In the entries below, every line with the string "trapezoid" is to be reported.

::: Exercise input :::

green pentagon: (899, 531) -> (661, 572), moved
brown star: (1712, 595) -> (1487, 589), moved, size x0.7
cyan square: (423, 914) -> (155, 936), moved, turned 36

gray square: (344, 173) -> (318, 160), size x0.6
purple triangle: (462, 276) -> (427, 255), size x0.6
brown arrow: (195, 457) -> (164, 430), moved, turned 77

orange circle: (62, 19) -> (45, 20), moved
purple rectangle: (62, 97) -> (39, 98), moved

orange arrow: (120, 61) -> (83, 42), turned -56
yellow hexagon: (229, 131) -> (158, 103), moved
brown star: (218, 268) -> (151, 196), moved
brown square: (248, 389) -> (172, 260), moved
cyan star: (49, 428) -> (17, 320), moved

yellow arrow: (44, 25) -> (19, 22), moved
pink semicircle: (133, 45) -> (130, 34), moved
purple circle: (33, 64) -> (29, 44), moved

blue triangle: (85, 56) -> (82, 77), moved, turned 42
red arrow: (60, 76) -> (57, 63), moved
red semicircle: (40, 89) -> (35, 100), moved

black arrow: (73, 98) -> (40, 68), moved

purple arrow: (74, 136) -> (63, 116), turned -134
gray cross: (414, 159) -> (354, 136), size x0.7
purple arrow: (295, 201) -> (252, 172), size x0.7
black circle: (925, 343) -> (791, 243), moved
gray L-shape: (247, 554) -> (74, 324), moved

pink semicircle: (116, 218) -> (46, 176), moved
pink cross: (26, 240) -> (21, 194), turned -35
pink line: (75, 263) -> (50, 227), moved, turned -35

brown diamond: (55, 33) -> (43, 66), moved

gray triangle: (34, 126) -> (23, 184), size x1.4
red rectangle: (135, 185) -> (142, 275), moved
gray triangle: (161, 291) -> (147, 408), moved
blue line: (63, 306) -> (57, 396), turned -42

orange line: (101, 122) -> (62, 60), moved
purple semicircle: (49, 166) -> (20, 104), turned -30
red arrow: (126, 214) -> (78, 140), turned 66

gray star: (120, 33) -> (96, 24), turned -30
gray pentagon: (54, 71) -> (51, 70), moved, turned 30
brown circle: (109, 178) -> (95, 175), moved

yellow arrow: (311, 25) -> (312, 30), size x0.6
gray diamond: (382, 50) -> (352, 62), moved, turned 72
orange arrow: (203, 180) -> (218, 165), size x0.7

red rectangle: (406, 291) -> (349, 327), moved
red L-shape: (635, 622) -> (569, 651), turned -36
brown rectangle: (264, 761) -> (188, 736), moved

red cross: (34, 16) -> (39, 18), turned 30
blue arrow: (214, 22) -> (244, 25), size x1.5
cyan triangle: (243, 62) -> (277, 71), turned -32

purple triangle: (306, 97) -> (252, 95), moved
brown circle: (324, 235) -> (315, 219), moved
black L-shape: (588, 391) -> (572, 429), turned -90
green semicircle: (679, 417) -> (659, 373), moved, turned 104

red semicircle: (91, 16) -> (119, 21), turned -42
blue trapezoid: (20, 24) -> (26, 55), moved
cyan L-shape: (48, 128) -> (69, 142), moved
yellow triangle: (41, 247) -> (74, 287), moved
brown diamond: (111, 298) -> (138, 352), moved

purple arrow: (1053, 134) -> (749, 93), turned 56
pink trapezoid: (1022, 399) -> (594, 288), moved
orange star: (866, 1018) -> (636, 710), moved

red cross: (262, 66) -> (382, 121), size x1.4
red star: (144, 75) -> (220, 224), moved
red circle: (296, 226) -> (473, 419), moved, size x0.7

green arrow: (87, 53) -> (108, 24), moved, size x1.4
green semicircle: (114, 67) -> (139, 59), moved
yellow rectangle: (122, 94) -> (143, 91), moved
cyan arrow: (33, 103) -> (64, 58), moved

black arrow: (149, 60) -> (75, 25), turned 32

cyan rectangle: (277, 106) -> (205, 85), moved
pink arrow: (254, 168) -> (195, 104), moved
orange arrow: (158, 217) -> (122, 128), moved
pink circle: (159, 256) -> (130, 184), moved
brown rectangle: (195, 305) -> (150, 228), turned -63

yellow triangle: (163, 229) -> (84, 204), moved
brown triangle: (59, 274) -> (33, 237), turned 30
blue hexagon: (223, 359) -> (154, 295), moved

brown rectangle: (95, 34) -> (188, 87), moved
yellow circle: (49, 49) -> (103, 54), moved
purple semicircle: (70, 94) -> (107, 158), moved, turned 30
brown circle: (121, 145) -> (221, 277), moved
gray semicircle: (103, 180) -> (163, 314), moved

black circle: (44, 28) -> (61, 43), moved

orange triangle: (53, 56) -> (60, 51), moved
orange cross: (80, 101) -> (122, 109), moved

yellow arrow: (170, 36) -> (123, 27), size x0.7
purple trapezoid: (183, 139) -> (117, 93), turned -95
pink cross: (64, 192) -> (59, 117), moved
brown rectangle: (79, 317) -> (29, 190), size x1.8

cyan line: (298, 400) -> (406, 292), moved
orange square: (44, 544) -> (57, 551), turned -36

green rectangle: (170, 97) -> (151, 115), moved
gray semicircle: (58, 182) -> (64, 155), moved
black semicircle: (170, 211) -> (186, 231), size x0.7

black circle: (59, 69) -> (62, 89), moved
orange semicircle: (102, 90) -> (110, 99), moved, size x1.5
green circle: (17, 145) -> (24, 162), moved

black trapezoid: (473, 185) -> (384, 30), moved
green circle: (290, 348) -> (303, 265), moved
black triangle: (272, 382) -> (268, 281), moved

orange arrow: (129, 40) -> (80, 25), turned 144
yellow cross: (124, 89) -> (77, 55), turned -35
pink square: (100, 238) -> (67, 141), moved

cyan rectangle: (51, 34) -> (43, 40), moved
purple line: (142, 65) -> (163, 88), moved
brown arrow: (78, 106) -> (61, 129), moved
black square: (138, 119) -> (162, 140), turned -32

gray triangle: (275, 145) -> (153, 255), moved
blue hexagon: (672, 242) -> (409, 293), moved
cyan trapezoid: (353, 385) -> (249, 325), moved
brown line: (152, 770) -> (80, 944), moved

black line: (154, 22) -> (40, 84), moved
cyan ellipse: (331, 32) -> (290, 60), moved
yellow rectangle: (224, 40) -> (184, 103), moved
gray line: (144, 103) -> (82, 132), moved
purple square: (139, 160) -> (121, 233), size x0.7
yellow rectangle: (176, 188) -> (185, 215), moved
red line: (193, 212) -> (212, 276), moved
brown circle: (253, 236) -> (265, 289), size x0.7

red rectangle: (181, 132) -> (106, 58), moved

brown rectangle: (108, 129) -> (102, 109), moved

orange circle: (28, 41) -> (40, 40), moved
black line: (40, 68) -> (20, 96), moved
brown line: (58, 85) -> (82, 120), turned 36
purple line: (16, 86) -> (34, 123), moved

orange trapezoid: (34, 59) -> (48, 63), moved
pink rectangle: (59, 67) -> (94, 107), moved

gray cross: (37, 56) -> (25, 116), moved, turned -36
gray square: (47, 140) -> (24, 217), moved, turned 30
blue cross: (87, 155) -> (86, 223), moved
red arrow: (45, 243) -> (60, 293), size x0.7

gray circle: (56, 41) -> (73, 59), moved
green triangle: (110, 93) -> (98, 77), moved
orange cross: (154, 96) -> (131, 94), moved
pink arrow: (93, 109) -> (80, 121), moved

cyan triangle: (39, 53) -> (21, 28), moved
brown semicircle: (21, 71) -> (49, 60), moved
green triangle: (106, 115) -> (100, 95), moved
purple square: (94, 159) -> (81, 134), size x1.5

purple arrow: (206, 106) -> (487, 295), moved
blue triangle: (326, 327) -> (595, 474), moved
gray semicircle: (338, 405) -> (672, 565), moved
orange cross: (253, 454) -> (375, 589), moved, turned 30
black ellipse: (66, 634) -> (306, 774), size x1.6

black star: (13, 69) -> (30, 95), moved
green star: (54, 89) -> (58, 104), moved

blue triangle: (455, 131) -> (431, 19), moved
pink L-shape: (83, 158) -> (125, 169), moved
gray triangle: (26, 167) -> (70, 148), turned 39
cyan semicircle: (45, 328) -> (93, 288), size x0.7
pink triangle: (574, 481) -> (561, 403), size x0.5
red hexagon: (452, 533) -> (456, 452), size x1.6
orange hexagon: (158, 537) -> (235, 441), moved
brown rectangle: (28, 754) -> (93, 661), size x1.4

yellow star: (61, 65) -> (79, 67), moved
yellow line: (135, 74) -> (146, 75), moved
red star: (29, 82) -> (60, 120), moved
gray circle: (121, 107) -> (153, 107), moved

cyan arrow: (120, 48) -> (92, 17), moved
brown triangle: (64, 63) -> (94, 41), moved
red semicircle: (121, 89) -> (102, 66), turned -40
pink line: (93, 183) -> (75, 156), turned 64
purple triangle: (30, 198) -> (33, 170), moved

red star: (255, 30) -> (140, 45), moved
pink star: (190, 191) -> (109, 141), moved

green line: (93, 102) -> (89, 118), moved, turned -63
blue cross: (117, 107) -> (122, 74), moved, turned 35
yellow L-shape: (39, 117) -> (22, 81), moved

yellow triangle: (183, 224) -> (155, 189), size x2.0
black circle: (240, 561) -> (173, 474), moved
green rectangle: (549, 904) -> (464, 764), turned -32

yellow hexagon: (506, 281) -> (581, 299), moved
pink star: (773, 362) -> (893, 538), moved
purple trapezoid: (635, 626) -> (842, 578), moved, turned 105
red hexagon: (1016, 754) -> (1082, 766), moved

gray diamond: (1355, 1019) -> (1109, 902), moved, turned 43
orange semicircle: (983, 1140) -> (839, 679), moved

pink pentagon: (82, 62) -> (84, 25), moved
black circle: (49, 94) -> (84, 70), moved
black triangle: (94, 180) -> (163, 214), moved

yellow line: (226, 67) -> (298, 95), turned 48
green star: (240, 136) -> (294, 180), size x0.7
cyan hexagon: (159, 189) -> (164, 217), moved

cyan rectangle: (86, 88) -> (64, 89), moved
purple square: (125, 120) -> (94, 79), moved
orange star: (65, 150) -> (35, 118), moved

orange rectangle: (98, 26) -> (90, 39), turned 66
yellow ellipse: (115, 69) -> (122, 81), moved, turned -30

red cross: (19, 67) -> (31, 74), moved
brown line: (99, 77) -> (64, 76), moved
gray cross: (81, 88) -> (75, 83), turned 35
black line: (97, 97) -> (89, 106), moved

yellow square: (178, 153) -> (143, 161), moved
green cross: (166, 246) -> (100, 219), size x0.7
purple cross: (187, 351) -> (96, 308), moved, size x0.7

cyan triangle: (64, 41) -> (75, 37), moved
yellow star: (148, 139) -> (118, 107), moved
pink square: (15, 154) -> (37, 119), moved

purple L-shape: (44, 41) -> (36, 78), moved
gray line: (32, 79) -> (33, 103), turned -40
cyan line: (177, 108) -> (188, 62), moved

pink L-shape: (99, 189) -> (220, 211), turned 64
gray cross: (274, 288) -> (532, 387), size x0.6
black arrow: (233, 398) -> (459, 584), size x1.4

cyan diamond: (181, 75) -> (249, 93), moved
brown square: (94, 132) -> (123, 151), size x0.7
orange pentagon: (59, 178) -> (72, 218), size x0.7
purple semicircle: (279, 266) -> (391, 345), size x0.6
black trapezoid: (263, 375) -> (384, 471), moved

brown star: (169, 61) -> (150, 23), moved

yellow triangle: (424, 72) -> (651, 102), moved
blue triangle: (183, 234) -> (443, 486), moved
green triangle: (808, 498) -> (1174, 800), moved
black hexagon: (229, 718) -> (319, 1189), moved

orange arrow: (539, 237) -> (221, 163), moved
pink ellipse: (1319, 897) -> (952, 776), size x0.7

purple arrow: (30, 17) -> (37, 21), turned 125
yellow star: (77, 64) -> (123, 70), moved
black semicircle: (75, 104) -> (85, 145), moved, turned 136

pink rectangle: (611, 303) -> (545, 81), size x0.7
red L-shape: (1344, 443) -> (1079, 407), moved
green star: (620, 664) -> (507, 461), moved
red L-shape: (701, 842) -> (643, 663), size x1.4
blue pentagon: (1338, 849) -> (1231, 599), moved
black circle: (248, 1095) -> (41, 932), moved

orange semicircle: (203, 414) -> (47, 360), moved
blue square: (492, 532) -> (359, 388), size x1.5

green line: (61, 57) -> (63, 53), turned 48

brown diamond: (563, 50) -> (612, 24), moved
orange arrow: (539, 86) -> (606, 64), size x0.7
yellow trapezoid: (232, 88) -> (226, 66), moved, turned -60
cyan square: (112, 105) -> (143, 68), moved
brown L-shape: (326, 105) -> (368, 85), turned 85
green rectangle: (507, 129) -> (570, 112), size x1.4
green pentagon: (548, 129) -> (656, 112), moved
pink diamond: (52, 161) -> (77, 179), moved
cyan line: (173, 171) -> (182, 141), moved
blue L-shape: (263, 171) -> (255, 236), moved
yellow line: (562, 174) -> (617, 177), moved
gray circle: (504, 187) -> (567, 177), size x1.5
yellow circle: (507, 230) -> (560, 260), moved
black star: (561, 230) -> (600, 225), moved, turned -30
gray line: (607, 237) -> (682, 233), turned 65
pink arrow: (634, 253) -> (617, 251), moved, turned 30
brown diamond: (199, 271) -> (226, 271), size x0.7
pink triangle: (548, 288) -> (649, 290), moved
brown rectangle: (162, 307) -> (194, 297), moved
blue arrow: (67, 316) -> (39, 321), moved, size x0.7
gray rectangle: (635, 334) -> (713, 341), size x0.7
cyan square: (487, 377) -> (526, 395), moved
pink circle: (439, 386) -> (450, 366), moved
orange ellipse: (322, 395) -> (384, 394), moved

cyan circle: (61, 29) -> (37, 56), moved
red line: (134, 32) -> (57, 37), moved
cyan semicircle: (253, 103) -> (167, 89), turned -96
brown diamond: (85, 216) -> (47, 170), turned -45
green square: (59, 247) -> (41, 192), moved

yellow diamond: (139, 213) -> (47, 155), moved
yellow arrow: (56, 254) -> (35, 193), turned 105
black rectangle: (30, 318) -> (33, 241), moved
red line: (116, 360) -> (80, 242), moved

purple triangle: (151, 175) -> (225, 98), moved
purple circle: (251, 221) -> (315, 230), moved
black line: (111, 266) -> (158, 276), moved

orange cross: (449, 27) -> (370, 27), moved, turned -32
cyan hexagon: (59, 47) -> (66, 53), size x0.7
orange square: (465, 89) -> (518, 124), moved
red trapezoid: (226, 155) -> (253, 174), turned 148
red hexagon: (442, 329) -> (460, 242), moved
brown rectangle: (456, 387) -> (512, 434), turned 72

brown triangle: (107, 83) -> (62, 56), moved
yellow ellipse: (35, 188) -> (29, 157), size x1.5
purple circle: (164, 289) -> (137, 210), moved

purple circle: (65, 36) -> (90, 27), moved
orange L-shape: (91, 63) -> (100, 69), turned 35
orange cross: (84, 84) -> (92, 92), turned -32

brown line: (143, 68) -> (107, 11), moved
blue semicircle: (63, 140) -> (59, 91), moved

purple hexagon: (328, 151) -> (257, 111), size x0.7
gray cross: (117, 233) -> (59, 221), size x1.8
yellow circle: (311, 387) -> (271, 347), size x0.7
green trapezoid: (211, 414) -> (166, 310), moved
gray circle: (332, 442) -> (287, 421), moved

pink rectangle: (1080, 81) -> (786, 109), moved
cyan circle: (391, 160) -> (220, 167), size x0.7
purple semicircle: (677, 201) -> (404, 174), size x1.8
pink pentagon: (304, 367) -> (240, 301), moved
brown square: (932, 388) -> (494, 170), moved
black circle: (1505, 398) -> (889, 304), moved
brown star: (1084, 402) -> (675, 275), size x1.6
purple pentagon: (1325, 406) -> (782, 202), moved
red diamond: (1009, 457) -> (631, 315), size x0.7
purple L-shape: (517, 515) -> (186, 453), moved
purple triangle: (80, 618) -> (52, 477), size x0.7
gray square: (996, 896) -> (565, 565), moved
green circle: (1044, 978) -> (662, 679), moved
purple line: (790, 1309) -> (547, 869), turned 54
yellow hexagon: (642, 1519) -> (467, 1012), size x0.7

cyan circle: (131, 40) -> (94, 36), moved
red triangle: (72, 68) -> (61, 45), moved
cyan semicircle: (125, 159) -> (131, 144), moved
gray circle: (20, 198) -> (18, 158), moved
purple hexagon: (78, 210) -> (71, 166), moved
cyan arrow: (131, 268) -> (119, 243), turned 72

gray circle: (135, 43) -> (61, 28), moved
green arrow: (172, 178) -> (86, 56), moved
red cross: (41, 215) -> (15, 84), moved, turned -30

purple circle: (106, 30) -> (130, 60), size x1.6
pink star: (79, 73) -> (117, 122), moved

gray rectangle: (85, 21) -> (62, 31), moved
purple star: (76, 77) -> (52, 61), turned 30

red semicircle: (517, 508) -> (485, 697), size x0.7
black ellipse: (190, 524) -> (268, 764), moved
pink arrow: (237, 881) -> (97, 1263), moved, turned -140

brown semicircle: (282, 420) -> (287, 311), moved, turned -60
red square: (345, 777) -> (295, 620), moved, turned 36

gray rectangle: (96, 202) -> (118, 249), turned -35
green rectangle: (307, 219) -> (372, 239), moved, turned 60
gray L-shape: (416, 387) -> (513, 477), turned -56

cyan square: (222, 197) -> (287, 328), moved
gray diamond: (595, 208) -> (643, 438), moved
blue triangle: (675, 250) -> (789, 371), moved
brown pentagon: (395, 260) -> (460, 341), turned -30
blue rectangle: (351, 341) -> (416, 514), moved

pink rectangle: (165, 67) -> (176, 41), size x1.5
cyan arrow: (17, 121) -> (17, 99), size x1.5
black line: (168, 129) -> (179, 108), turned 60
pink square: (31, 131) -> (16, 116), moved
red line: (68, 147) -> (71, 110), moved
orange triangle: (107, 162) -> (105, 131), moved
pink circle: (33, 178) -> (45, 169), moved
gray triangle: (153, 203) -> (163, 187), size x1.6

:::

- Problem solution
blue trapezoid: (20, 24) -> (26, 55), moved
pink trapezoid: (1022, 399) -> (594, 288), moved
purple trapezoid: (183, 139) -> (117, 93), turned -95
black trapezoid: (473, 185) -> (384, 30), moved
cyan trapezoid: (353, 385) -> (249, 325), moved
orange trapezoid: (34, 59) -> (48, 63), moved
purple trapezoid: (635, 626) -> (842, 578), moved, turned 105
black trapezoid: (263, 375) -> (384, 471), moved
yellow trapezoid: (232, 88) -> (226, 66), moved, turned -60
red trapezoid: (226, 155) -> (253, 174), turned 148
green trapezoid: (211, 414) -> (166, 310), moved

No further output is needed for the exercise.